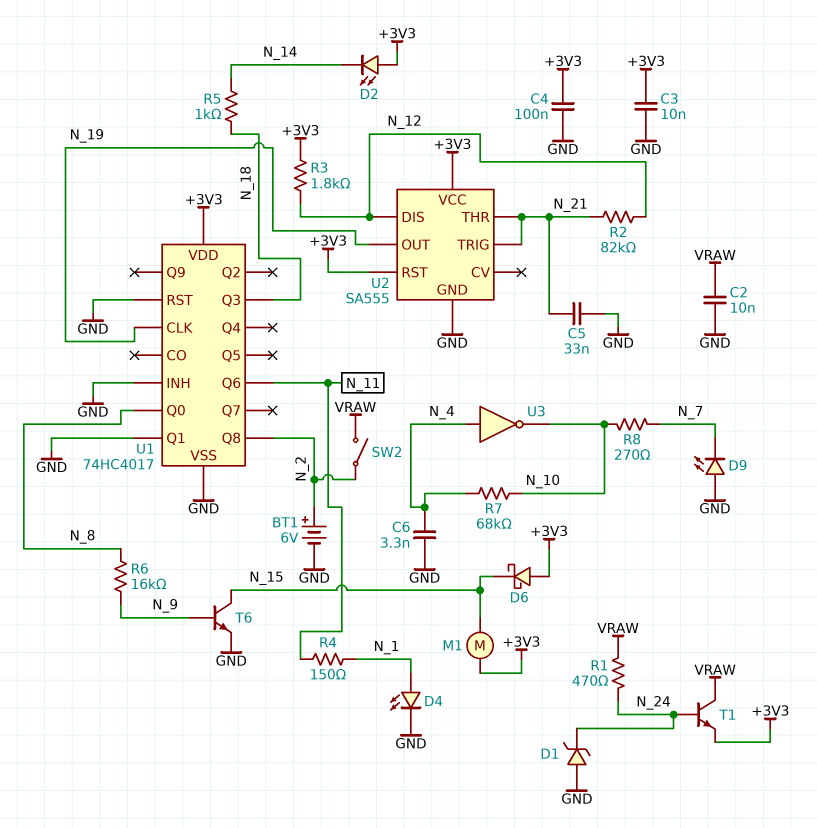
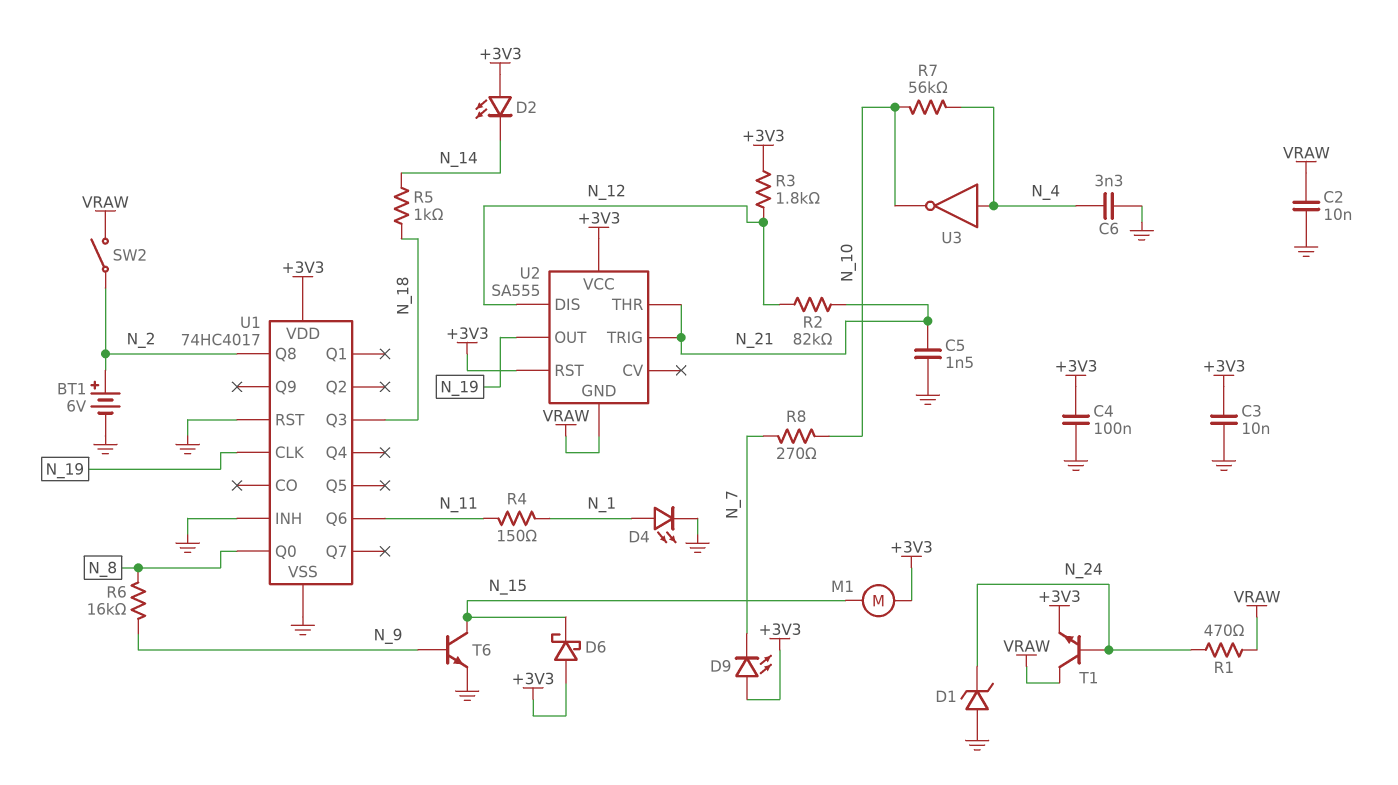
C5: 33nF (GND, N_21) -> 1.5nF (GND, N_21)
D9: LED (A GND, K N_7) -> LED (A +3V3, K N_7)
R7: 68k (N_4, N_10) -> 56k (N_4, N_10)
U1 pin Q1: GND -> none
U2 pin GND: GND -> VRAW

---

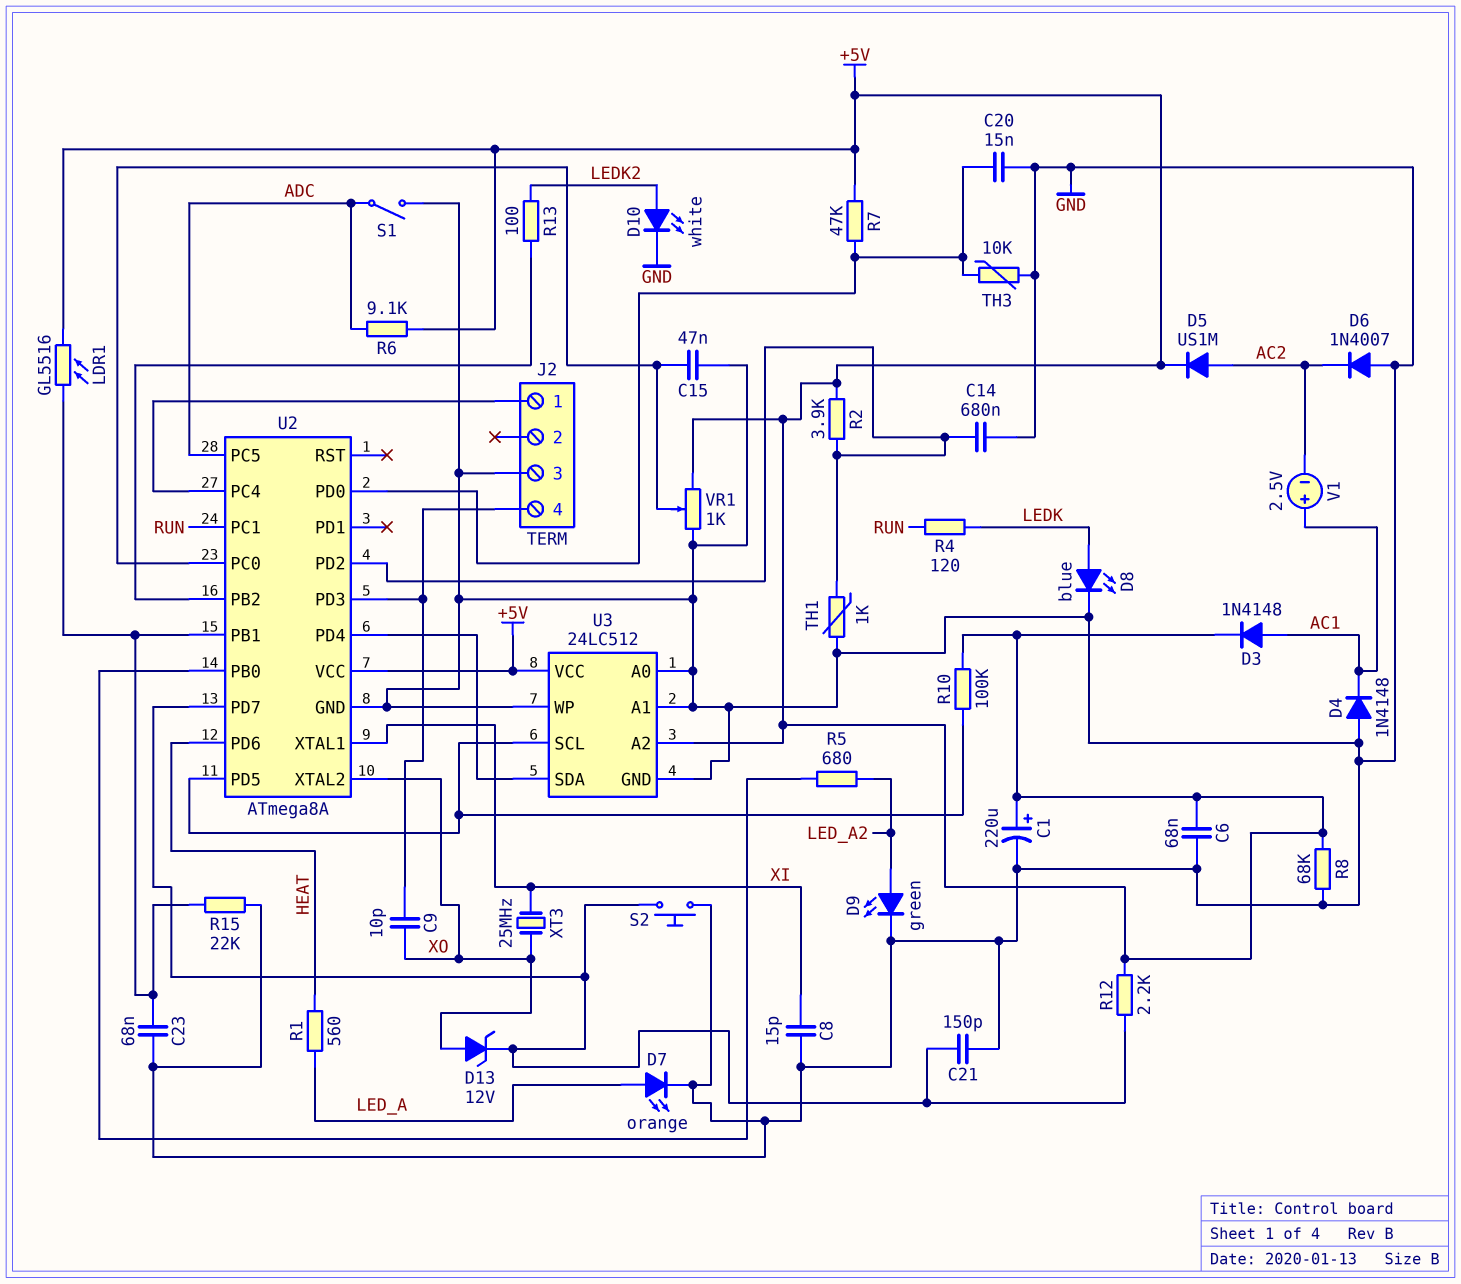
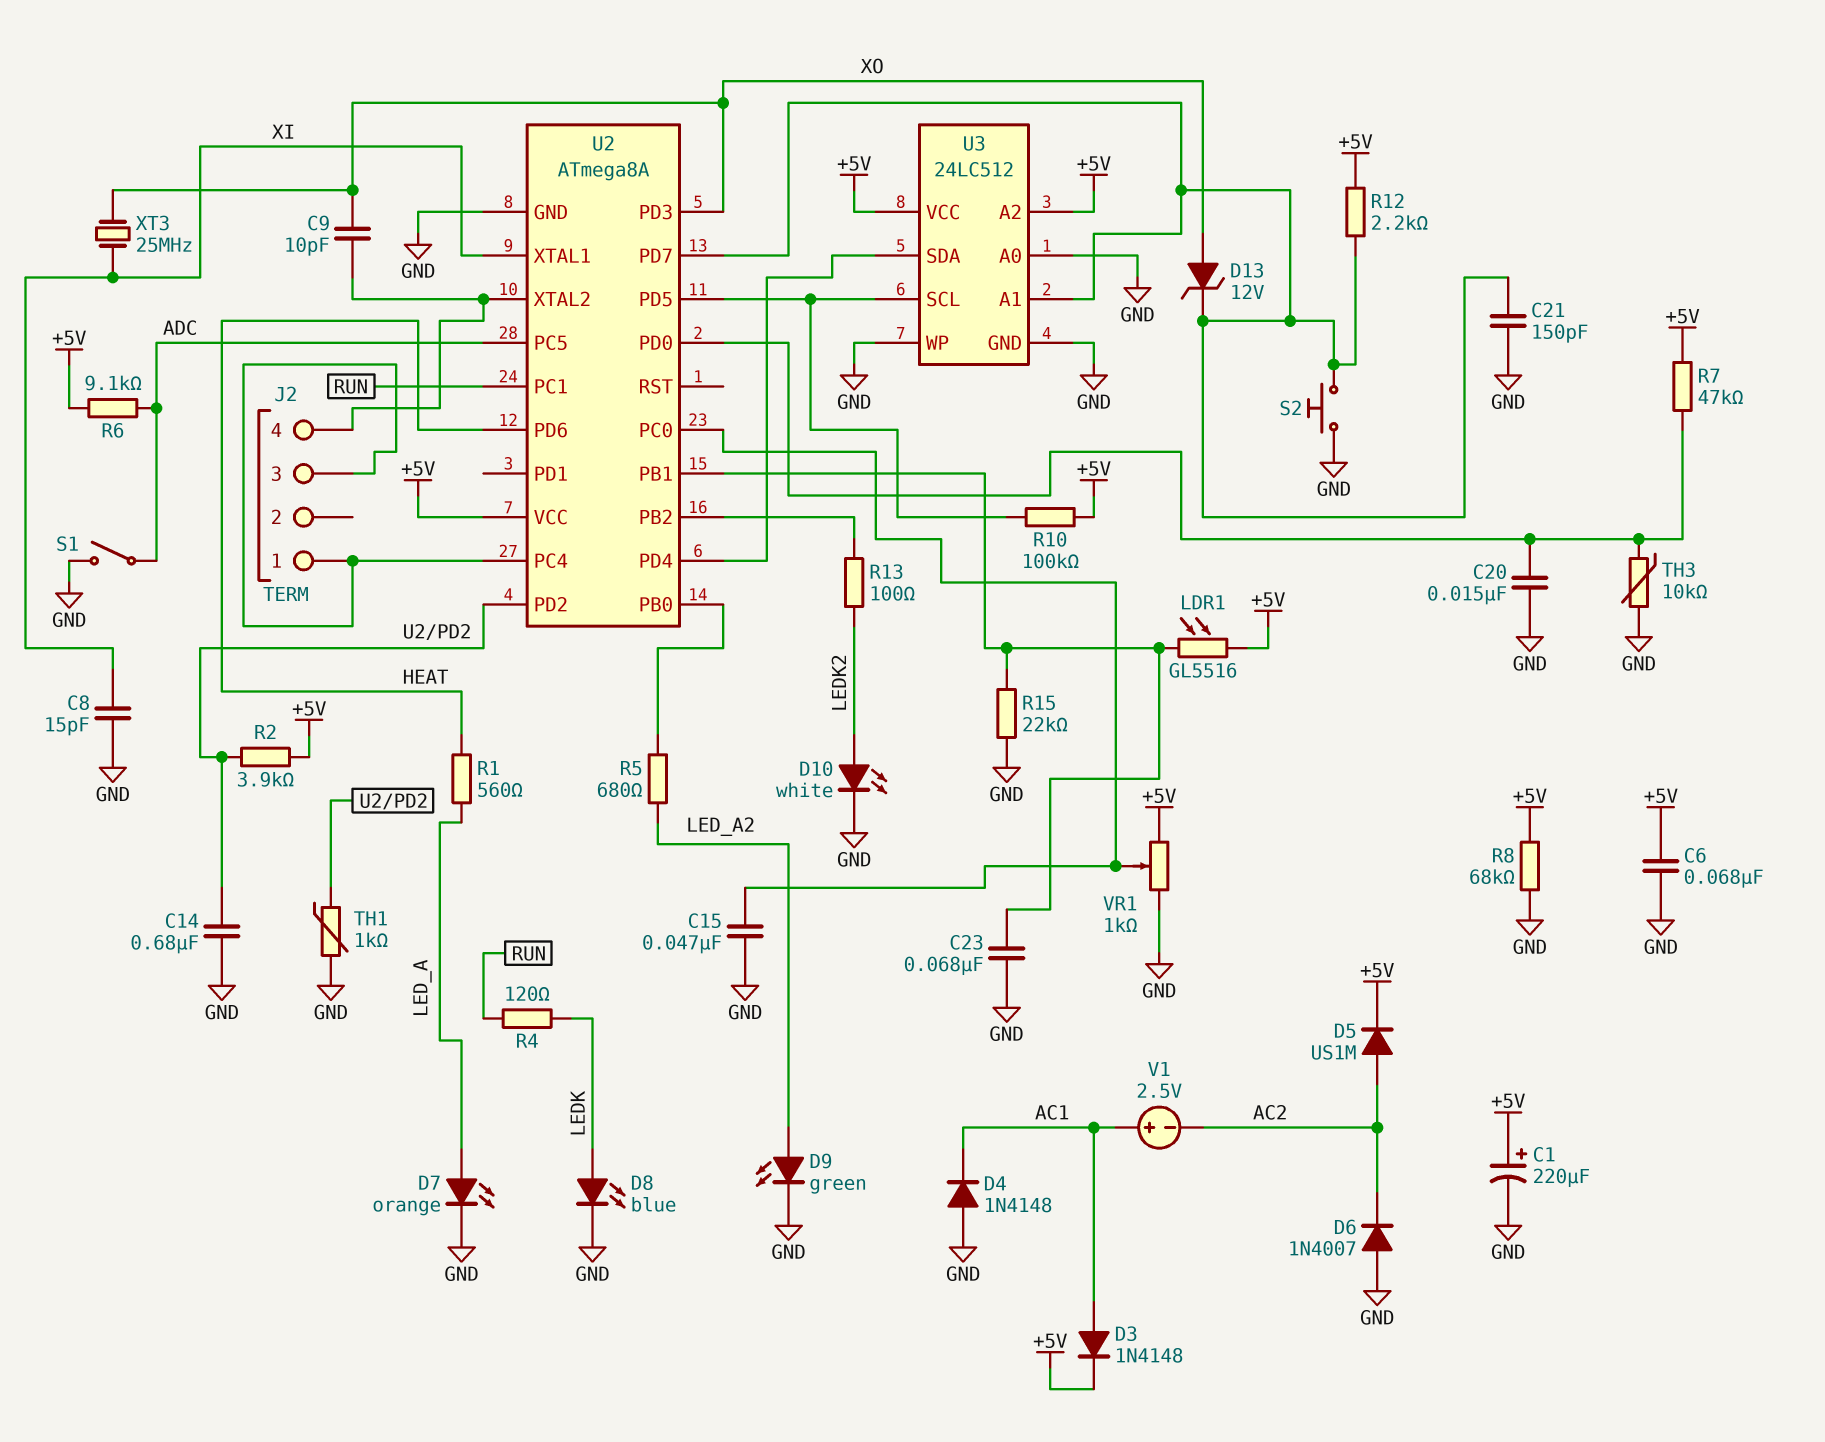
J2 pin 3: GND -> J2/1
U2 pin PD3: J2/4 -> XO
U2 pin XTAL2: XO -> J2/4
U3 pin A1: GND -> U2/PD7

▸ What the task asks: Going down the listing above, begin printing at the line with "C5: 33nF (GND, N_21) -> 1.5nF (GND, N_21)" and finish with the line with "U2 pin GND: GND -> VRAW", exactly as they appear.

▸ Solution for this task:
C5: 33nF (GND, N_21) -> 1.5nF (GND, N_21)
D9: LED (A GND, K N_7) -> LED (A +3V3, K N_7)
R7: 68k (N_4, N_10) -> 56k (N_4, N_10)
U1 pin Q1: GND -> none
U2 pin GND: GND -> VRAW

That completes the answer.